▸ EXERCISE
Output the whole listing exactly, except for the pictures in it.
····················
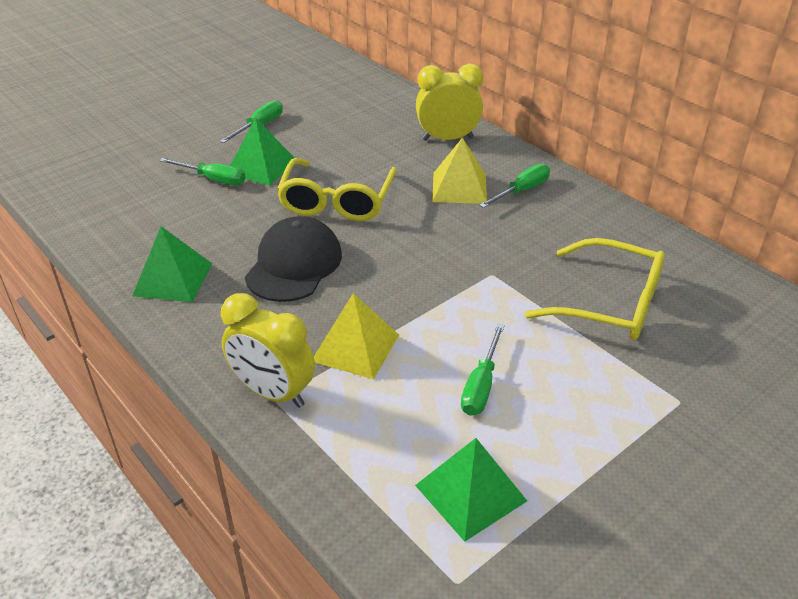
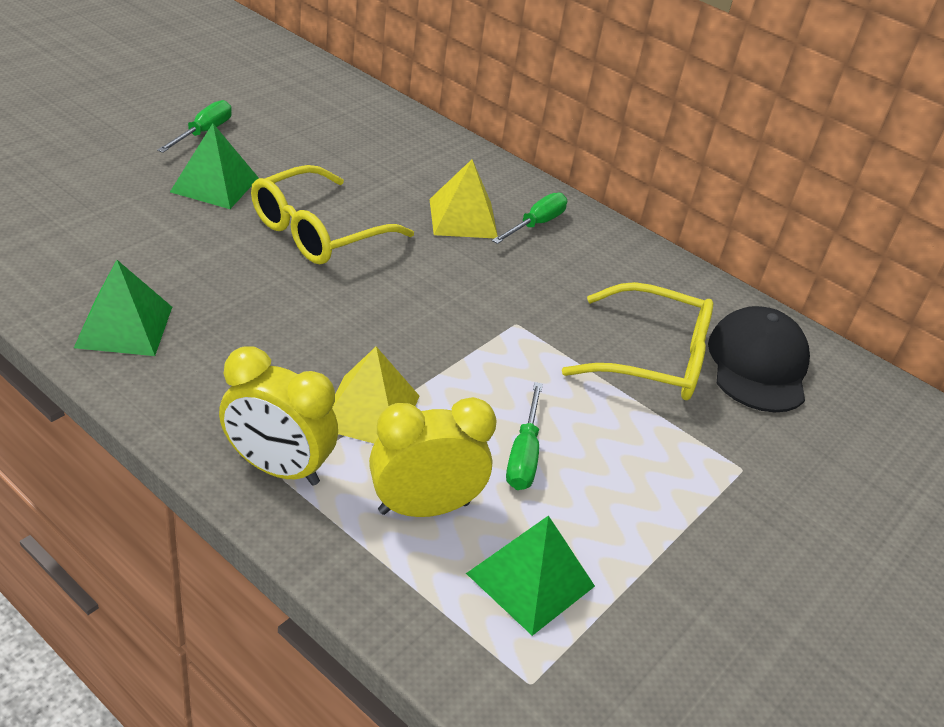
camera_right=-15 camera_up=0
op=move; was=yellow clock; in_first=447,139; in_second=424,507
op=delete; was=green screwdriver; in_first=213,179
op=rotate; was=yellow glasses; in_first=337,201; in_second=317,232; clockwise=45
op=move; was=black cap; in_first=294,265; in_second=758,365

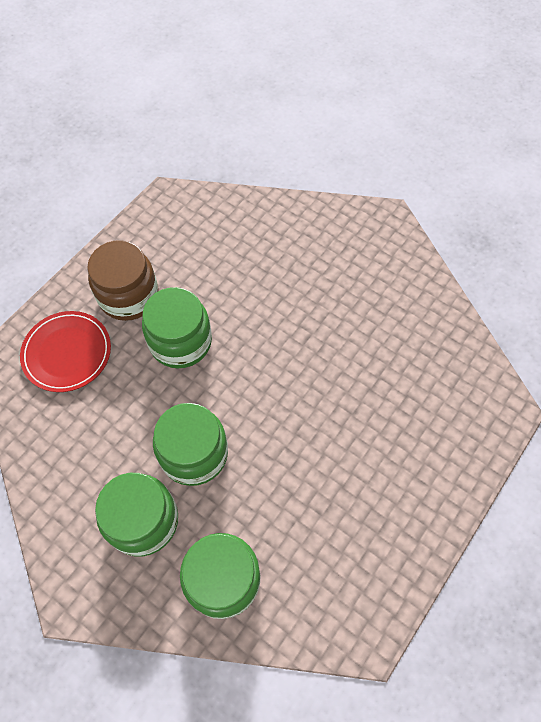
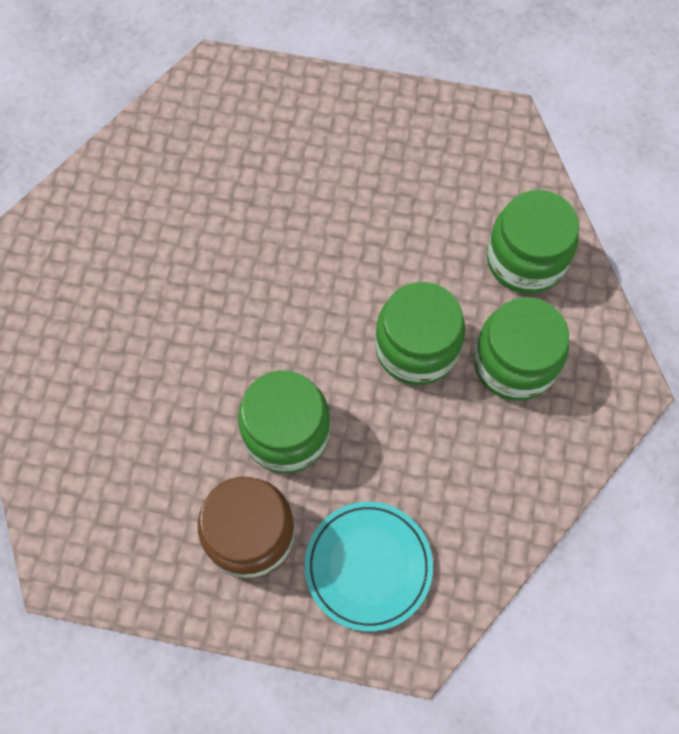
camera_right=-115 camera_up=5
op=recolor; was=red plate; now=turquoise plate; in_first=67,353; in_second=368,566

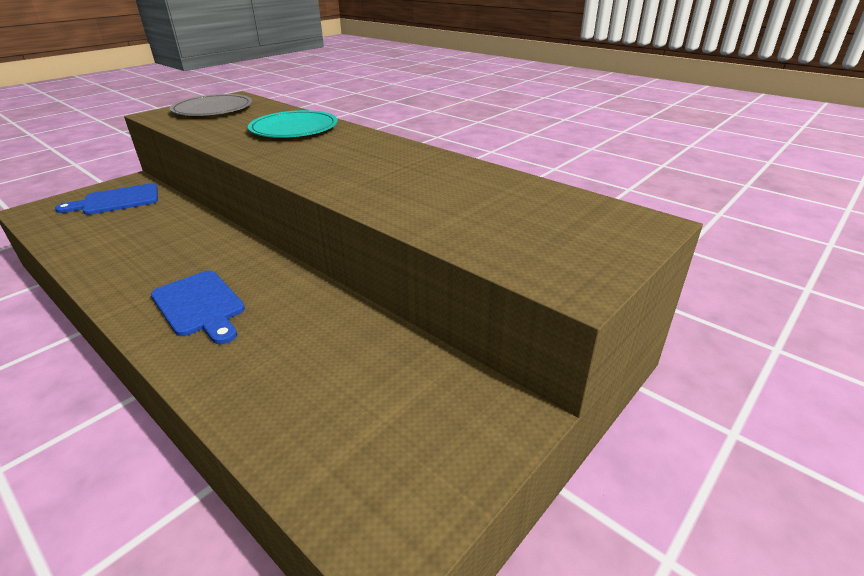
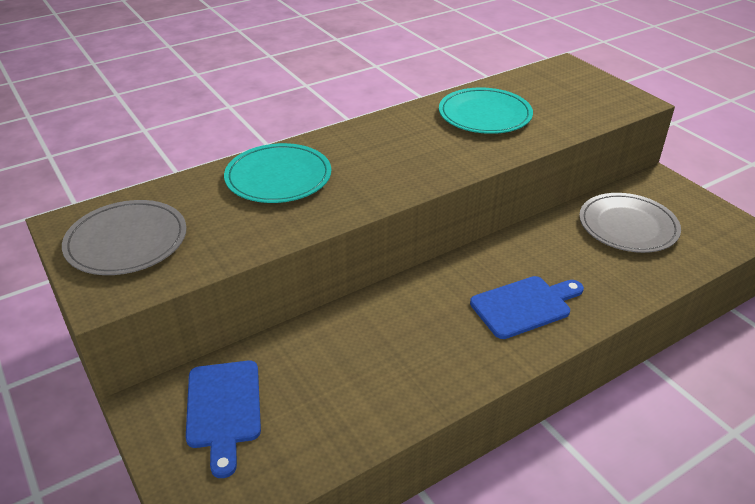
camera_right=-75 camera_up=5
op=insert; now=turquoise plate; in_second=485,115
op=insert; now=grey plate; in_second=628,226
····················
▸ ANSWER TO THIS PROBLEM
camera_right=-15 camera_up=0
op=move; was=yellow clock; in_first=447,139; in_second=424,507
op=delete; was=green screwdriver; in_first=213,179
op=rotate; was=yellow glasses; in_first=337,201; in_second=317,232; clockwise=45
op=move; was=black cap; in_first=294,265; in_second=758,365

camera_right=-115 camera_up=5
op=recolor; was=red plate; now=turquoise plate; in_first=67,353; in_second=368,566

camera_right=-75 camera_up=5
op=insert; now=turquoise plate; in_second=485,115
op=insert; now=grey plate; in_second=628,226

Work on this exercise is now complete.